⟨

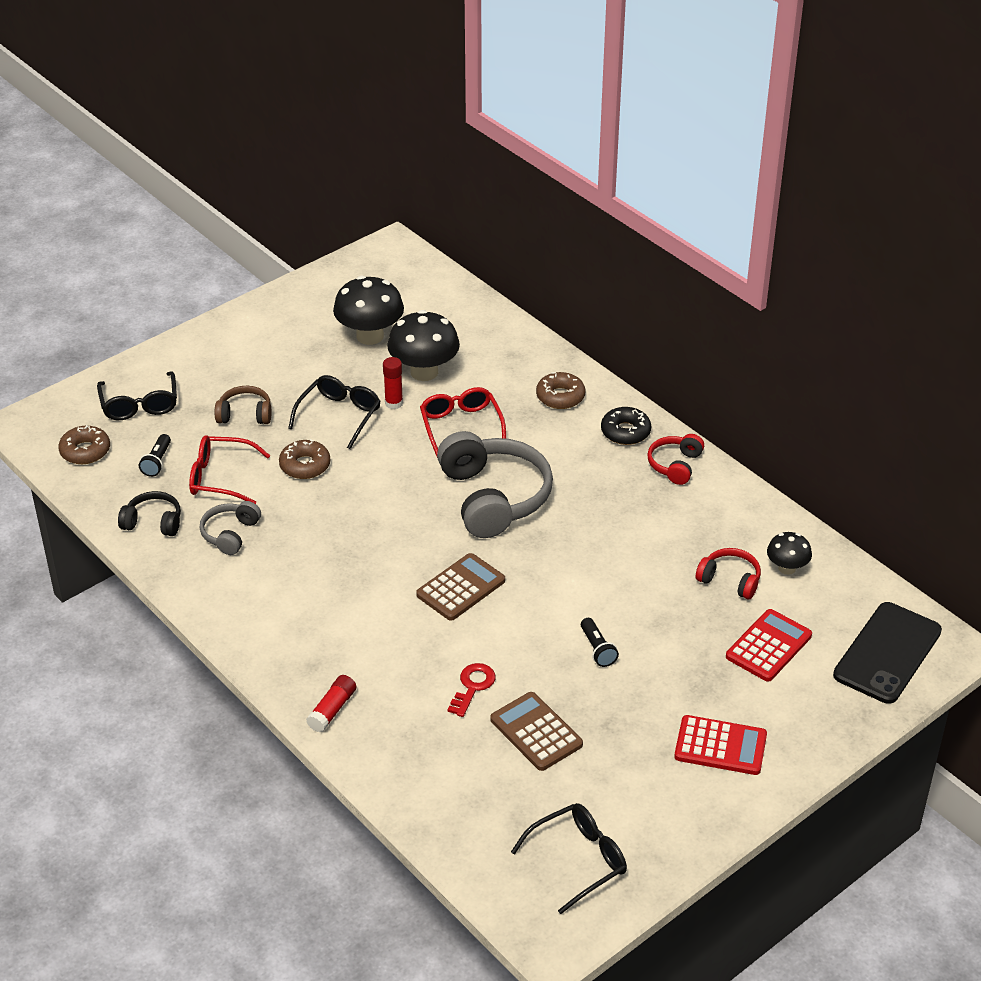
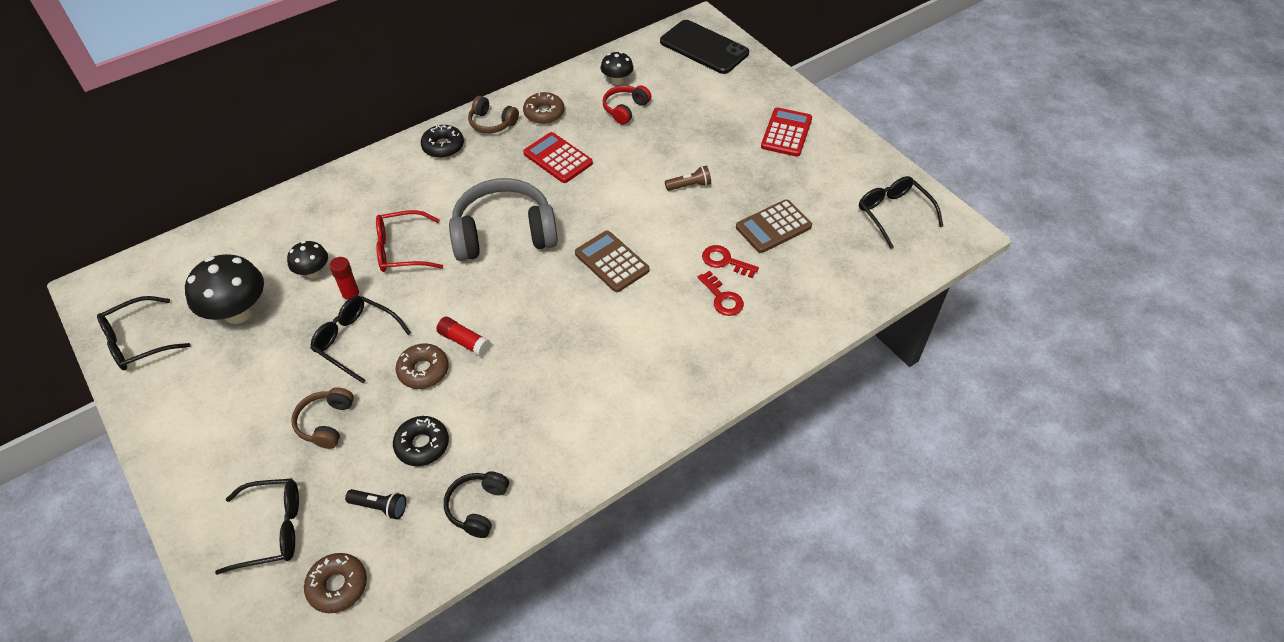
camera: 85 degrees left, 10 degrees up
(220, 478) = (422, 445): red glasses -> black donut
(230, 534) = (510, 434): grey headphones -> none
(332, 287) = (138, 342): none -> black glasses
(332, 710) = (748, 355): red glue stick -> red glue stick (464, 341)
(414, 686) = (722, 298): none -> red key
(424, 372) = (313, 272): black mushroom -> black mushroom, size x0.56
(560, 396) = (384, 181): brown donut -> brown donut (544, 113)
(597, 649) = (689, 185): black flashlight -> brown flashlight
(675, 465) = (492, 123): red headphones -> brown headphones
(768, 646) = (693, 99): red calculator -> red calculator (558, 158)

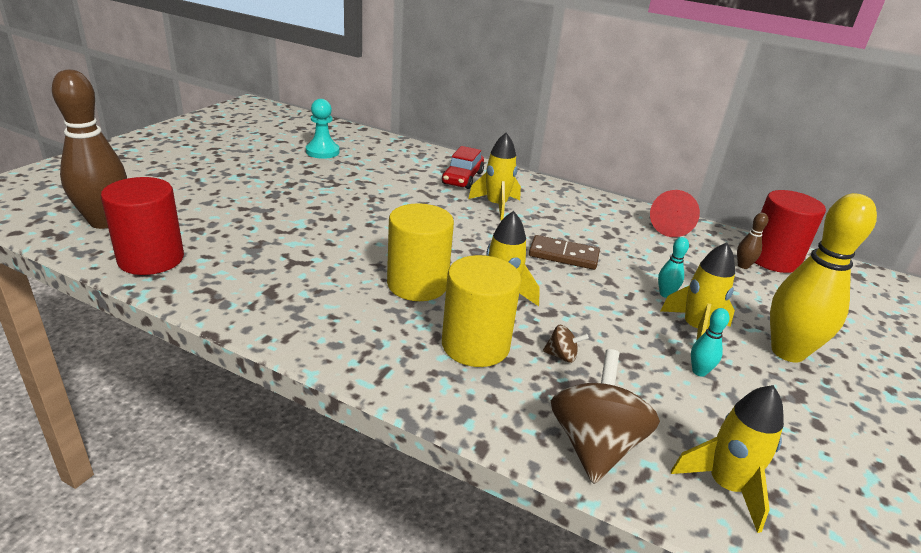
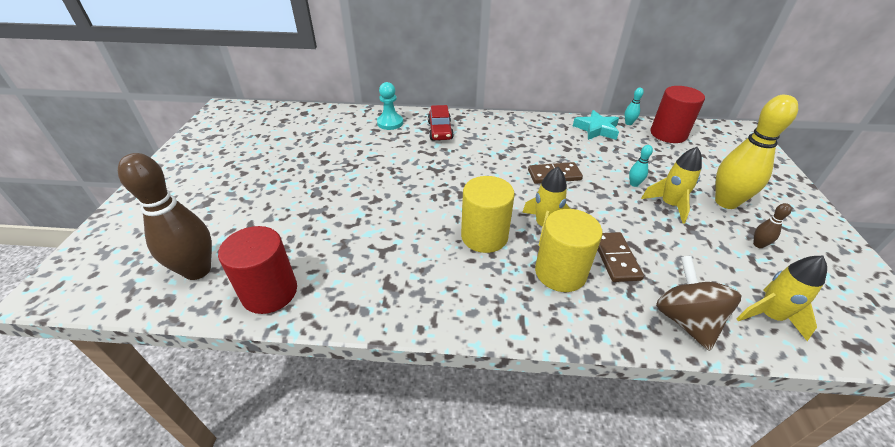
camera: 20 degrees left, 10 degrees up
(322, 152) = (320, 138): turquoise pawn -> turquoise pawn (390, 123)
(496, 206) = (481, 147): yellow rocket -> none
(562, 356) = (615, 258): brown spinning top -> brown domino
(669, 228) = (596, 129): red cone -> turquoise star
(699, 371) = (695, 237): turquoise bowling pin -> turquoise bowling pin (628, 123)
(743, 266) = (657, 145): brown bowling pin -> brown bowling pin (758, 244)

⟩

Pictures are to be left out, and the lines from the beginning of the records through the line with "(332, 710) = (748, 355): red" are to be printed exactly, with nothing added.

camera: 85 degrees left, 10 degrees up
(220, 478) = (422, 445): red glasses -> black donut
(230, 534) = (510, 434): grey headphones -> none
(332, 287) = (138, 342): none -> black glasses
(332, 710) = (748, 355): red glue stick -> red glue stick (464, 341)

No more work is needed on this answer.